[Input Boundary: Start]

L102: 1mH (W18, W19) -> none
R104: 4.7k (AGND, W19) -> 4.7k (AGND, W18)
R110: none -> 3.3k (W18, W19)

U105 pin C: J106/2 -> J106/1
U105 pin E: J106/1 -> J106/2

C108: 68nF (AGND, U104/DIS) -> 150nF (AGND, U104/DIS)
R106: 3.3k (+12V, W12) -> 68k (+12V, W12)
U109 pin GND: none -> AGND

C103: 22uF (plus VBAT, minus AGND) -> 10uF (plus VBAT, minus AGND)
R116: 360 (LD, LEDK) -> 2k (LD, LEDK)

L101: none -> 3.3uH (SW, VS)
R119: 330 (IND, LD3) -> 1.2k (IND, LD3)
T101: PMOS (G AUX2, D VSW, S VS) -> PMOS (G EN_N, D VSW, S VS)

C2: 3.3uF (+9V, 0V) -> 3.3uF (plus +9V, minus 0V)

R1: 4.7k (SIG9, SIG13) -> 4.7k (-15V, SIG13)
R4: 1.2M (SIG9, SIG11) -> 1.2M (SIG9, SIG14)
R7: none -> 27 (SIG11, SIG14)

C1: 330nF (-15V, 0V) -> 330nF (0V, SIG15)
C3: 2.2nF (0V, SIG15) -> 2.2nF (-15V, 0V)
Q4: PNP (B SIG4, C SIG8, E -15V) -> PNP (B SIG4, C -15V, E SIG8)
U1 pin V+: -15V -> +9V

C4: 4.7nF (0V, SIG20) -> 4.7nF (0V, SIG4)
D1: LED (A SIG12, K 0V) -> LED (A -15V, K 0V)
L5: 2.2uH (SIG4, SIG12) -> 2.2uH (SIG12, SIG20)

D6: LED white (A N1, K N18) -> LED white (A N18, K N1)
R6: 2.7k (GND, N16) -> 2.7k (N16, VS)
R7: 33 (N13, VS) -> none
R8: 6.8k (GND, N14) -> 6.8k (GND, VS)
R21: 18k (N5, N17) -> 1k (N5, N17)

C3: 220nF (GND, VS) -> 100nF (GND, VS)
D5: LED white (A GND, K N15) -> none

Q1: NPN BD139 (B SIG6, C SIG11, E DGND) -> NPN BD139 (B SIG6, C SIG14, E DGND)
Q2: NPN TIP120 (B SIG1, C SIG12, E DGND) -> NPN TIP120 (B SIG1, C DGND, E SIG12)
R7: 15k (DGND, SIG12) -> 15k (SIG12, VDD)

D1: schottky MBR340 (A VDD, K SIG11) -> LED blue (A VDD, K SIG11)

[Input Boundary: End]

-- Aim of the exercise --
Going through the data above, return each line with the word "minus".

-- Completed task --
C103: 22uF (plus VBAT, minus AGND) -> 10uF (plus VBAT, minus AGND)
C2: 3.3uF (+9V, 0V) -> 3.3uF (plus +9V, minus 0V)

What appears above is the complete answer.